Print all the entries verbatim.

(Records from a dataset)
-----
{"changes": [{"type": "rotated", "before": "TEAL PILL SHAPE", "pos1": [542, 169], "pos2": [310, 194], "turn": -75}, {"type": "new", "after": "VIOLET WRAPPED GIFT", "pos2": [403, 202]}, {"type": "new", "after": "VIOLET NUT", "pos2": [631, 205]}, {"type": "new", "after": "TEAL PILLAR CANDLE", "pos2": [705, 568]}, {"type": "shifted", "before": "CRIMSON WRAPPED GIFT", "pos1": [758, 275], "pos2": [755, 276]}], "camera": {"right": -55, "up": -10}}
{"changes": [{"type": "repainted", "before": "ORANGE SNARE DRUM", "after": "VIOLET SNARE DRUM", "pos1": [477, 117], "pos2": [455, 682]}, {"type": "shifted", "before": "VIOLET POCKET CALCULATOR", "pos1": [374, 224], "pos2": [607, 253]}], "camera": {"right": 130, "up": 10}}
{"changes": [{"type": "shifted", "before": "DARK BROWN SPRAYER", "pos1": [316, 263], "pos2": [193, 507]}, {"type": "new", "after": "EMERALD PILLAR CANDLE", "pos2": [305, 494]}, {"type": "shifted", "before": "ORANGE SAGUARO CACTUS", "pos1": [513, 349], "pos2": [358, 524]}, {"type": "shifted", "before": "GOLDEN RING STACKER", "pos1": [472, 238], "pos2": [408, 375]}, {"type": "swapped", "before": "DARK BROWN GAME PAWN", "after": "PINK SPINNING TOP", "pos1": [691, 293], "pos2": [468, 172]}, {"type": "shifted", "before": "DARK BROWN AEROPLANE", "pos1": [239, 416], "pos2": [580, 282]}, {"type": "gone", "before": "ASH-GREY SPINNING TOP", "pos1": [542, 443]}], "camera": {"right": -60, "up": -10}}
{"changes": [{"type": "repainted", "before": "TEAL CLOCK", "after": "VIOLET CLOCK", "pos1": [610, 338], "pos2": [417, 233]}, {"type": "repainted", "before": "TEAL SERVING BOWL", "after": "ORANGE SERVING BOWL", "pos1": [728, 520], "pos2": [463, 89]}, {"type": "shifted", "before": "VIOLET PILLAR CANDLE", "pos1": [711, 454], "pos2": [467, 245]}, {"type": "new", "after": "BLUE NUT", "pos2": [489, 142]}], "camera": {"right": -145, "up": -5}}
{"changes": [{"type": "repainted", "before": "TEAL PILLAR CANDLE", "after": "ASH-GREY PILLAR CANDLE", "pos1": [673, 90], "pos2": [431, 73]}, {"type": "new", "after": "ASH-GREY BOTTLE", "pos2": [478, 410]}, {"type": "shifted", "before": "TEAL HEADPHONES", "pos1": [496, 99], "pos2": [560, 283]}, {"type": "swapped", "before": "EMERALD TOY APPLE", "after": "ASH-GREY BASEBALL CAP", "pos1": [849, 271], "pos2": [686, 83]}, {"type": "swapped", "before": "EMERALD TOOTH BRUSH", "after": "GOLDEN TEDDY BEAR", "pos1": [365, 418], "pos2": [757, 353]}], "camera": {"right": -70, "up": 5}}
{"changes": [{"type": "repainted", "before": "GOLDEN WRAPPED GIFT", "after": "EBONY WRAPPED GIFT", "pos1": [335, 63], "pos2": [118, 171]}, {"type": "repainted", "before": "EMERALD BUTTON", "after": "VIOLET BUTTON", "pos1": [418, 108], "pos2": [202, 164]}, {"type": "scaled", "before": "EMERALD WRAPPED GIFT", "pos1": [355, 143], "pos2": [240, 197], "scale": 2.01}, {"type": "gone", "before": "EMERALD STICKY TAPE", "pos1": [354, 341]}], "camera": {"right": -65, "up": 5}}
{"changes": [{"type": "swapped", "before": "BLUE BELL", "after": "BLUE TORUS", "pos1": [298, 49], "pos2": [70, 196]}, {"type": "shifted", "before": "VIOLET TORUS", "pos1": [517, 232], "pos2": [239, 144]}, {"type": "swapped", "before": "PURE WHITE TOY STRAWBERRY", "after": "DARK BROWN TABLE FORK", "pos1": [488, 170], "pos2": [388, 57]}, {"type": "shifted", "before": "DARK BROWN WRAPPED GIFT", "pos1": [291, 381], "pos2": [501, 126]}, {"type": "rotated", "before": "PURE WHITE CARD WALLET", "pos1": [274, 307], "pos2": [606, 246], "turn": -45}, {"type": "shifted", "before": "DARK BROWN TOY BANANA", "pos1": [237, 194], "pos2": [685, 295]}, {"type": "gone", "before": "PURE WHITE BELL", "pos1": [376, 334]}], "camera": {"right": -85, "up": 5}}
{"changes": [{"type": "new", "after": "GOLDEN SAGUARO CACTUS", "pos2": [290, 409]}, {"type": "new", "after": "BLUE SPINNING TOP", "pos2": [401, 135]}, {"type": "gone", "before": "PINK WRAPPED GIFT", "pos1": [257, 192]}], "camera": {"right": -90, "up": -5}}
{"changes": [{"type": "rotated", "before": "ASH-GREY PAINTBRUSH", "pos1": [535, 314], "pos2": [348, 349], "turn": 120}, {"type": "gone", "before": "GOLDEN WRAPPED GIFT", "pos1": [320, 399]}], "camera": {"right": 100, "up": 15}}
-----
- **TASK RESPONSE**
{"changes": [{"type": "rotated", "before": "TEAL PILL SHAPE", "pos1": [542, 169], "pos2": [310, 194], "turn": -75}, {"type": "new", "after": "VIOLET WRAPPED GIFT", "pos2": [403, 202]}, {"type": "new", "after": "VIOLET NUT", "pos2": [631, 205]}, {"type": "new", "after": "TEAL PILLAR CANDLE", "pos2": [705, 568]}, {"type": "shifted", "before": "CRIMSON WRAPPED GIFT", "pos1": [758, 275], "pos2": [755, 276]}], "camera": {"right": -55, "up": -10}}
{"changes": [{"type": "repainted", "before": "ORANGE SNARE DRUM", "after": "VIOLET SNARE DRUM", "pos1": [477, 117], "pos2": [455, 682]}, {"type": "shifted", "before": "VIOLET POCKET CALCULATOR", "pos1": [374, 224], "pos2": [607, 253]}], "camera": {"right": 130, "up": 10}}
{"changes": [{"type": "shifted", "before": "DARK BROWN SPRAYER", "pos1": [316, 263], "pos2": [193, 507]}, {"type": "new", "after": "EMERALD PILLAR CANDLE", "pos2": [305, 494]}, {"type": "shifted", "before": "ORANGE SAGUARO CACTUS", "pos1": [513, 349], "pos2": [358, 524]}, {"type": "shifted", "before": "GOLDEN RING STACKER", "pos1": [472, 238], "pos2": [408, 375]}, {"type": "swapped", "before": "DARK BROWN GAME PAWN", "after": "PINK SPINNING TOP", "pos1": [691, 293], "pos2": [468, 172]}, {"type": "shifted", "before": "DARK BROWN AEROPLANE", "pos1": [239, 416], "pos2": [580, 282]}, {"type": "gone", "before": "ASH-GREY SPINNING TOP", "pos1": [542, 443]}], "camera": {"right": -60, "up": -10}}
{"changes": [{"type": "repainted", "before": "TEAL CLOCK", "after": "VIOLET CLOCK", "pos1": [610, 338], "pos2": [417, 233]}, {"type": "repainted", "before": "TEAL SERVING BOWL", "after": "ORANGE SERVING BOWL", "pos1": [728, 520], "pos2": [463, 89]}, {"type": "shifted", "before": "VIOLET PILLAR CANDLE", "pos1": [711, 454], "pos2": [467, 245]}, {"type": "new", "after": "BLUE NUT", "pos2": [489, 142]}], "camera": {"right": -145, "up": -5}}
{"changes": [{"type": "repainted", "before": "TEAL PILLAR CANDLE", "after": "ASH-GREY PILLAR CANDLE", "pos1": [673, 90], "pos2": [431, 73]}, {"type": "new", "after": "ASH-GREY BOTTLE", "pos2": [478, 410]}, {"type": "shifted", "before": "TEAL HEADPHONES", "pos1": [496, 99], "pos2": [560, 283]}, {"type": "swapped", "before": "EMERALD TOY APPLE", "after": "ASH-GREY BASEBALL CAP", "pos1": [849, 271], "pos2": [686, 83]}, {"type": "swapped", "before": "EMERALD TOOTH BRUSH", "after": "GOLDEN TEDDY BEAR", "pos1": [365, 418], "pos2": [757, 353]}], "camera": {"right": -70, "up": 5}}
{"changes": [{"type": "repainted", "before": "GOLDEN WRAPPED GIFT", "after": "EBONY WRAPPED GIFT", "pos1": [335, 63], "pos2": [118, 171]}, {"type": "repainted", "before": "EMERALD BUTTON", "after": "VIOLET BUTTON", "pos1": [418, 108], "pos2": [202, 164]}, {"type": "scaled", "before": "EMERALD WRAPPED GIFT", "pos1": [355, 143], "pos2": [240, 197], "scale": 2.01}, {"type": "gone", "before": "EMERALD STICKY TAPE", "pos1": [354, 341]}], "camera": {"right": -65, "up": 5}}
{"changes": [{"type": "swapped", "before": "BLUE BELL", "after": "BLUE TORUS", "pos1": [298, 49], "pos2": [70, 196]}, {"type": "shifted", "before": "VIOLET TORUS", "pos1": [517, 232], "pos2": [239, 144]}, {"type": "swapped", "before": "PURE WHITE TOY STRAWBERRY", "after": "DARK BROWN TABLE FORK", "pos1": [488, 170], "pos2": [388, 57]}, {"type": "shifted", "before": "DARK BROWN WRAPPED GIFT", "pos1": [291, 381], "pos2": [501, 126]}, {"type": "rotated", "before": "PURE WHITE CARD WALLET", "pos1": [274, 307], "pos2": [606, 246], "turn": -45}, {"type": "shifted", "before": "DARK BROWN TOY BANANA", "pos1": [237, 194], "pos2": [685, 295]}, {"type": "gone", "before": "PURE WHITE BELL", "pos1": [376, 334]}], "camera": {"right": -85, "up": 5}}
{"changes": [{"type": "new", "after": "GOLDEN SAGUARO CACTUS", "pos2": [290, 409]}, {"type": "new", "after": "BLUE SPINNING TOP", "pos2": [401, 135]}, {"type": "gone", "before": "PINK WRAPPED GIFT", "pos1": [257, 192]}], "camera": {"right": -90, "up": -5}}
{"changes": [{"type": "rotated", "before": "ASH-GREY PAINTBRUSH", "pos1": [535, 314], "pos2": [348, 349], "turn": 120}, {"type": "gone", "before": "GOLDEN WRAPPED GIFT", "pos1": [320, 399]}], "camera": {"right": 100, "up": 15}}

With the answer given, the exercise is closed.